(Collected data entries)
*** Begin section ***
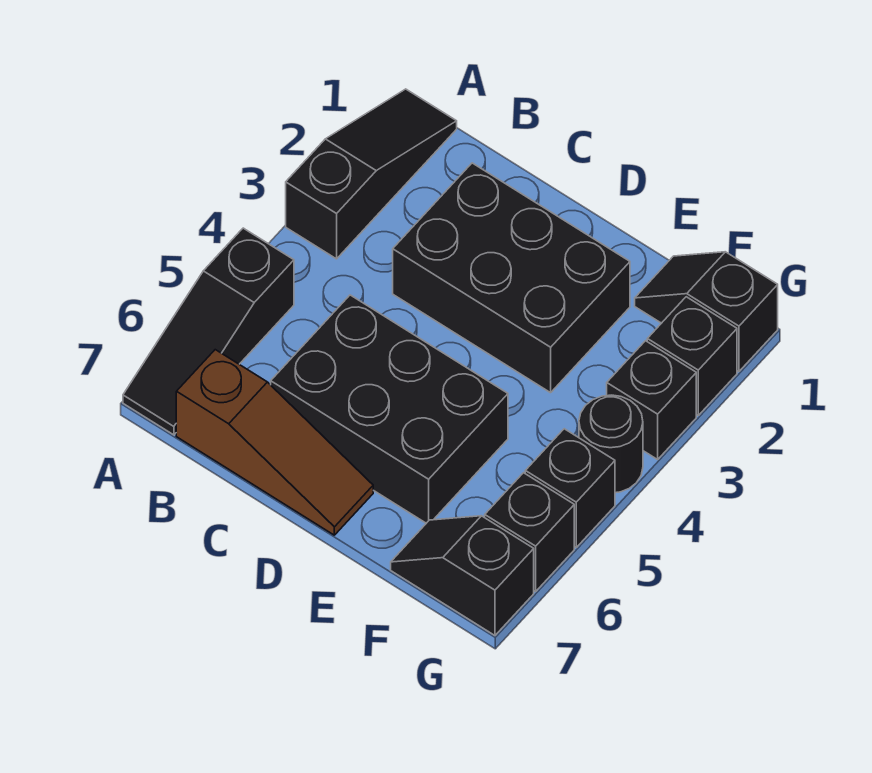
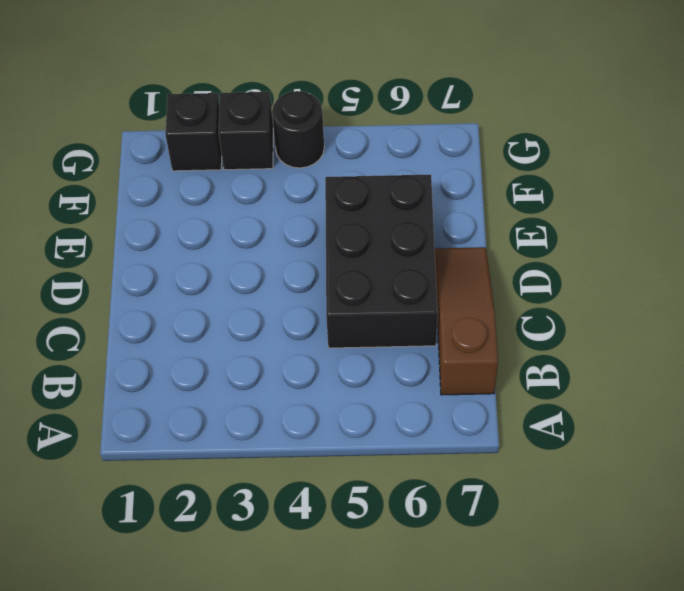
none -> black slope A1:A3 level 1 top 3
none -> black slope A5:A7 level 1 top 5
none -> black brick C2:E3 level 1

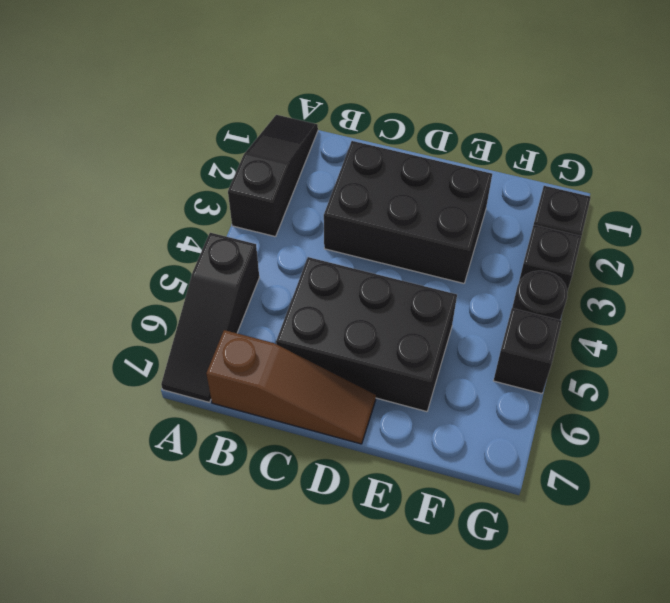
none -> black slope F1:G1 level 1 top G
none -> black slope F7:G7 level 1 top G
none -> black brick G6 level 1

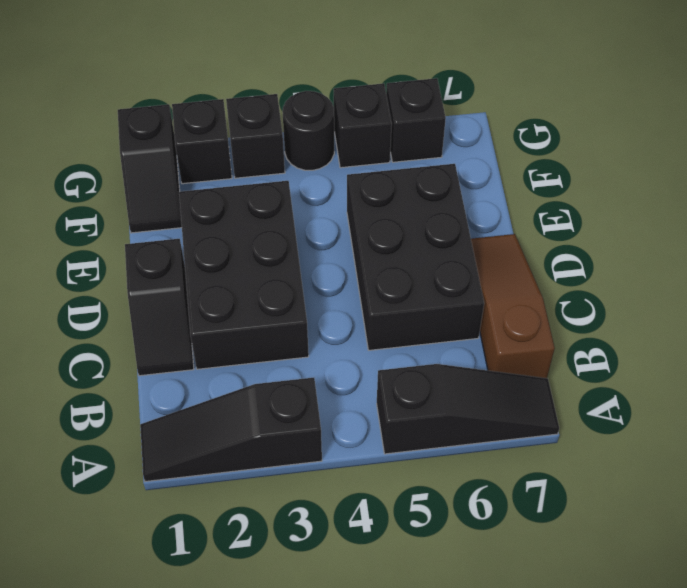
black slope C1:D1 level 1 top D -> black slope F7:G7 level 1 top G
*** End section ***
WHAT YOU SHOULD DO: Give the number of lines in the records that contain the string "none", and nothing besides.

RESPONSE TO THE TASK: 6